___ Dataset ___

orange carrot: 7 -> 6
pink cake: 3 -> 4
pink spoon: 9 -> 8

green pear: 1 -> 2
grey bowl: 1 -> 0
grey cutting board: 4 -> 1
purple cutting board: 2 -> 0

___
___ Dataset ___

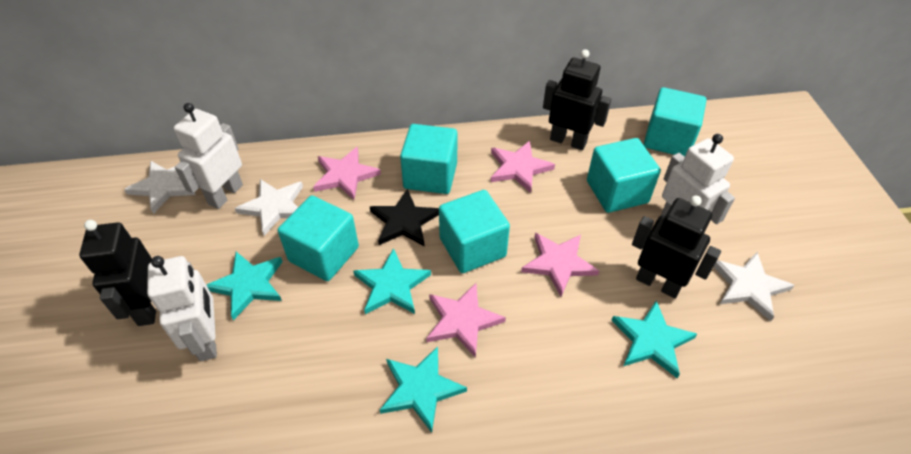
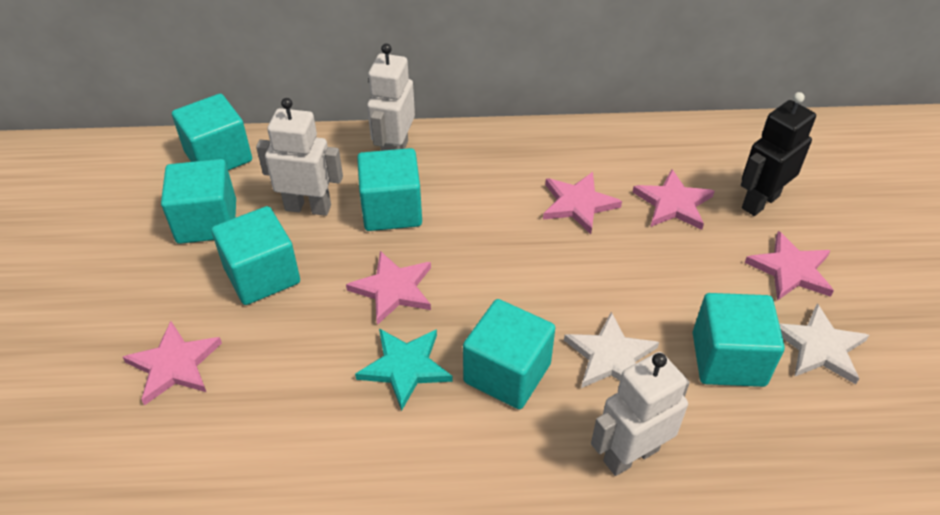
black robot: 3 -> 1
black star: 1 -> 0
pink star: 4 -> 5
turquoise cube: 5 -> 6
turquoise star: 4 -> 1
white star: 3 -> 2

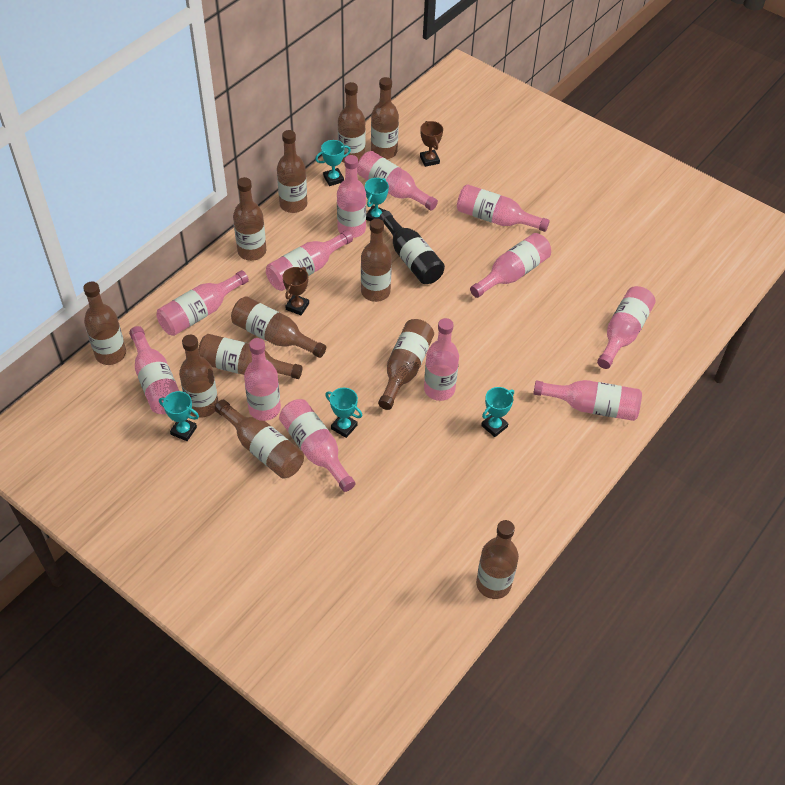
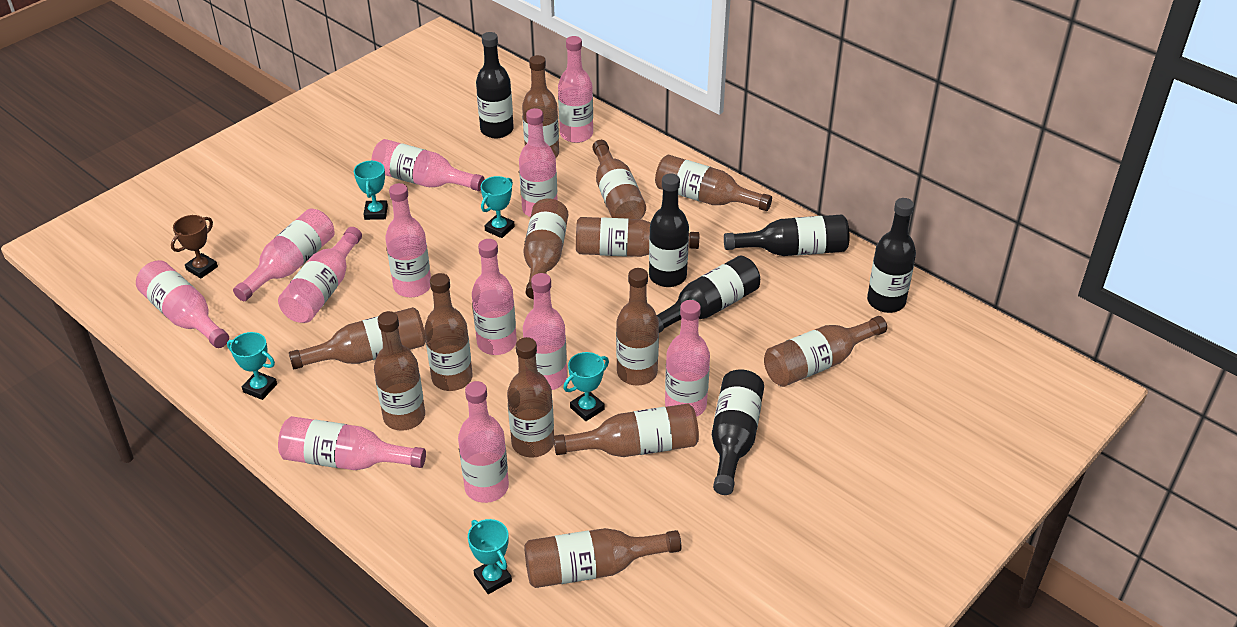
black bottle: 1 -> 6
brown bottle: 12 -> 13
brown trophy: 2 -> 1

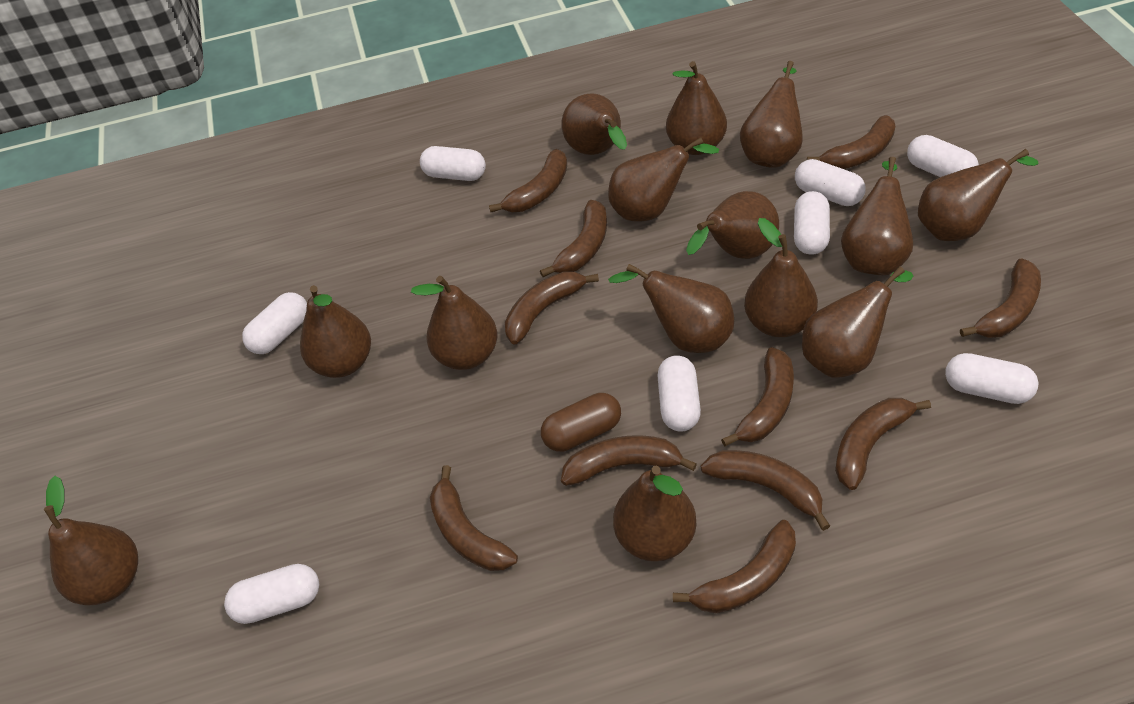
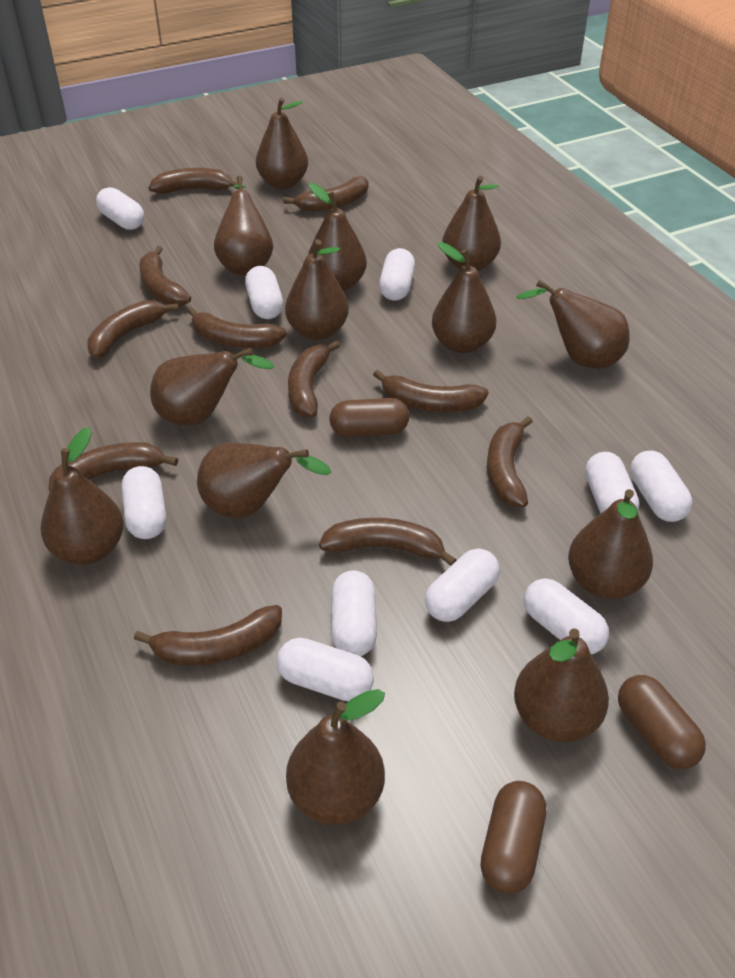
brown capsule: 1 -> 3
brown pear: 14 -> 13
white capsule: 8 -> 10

___

▶ _Problem details_
Gather from the entries above all lines that include the string "turquoise".

▶ _Task solution_
turquoise cube: 5 -> 6
turquoise star: 4 -> 1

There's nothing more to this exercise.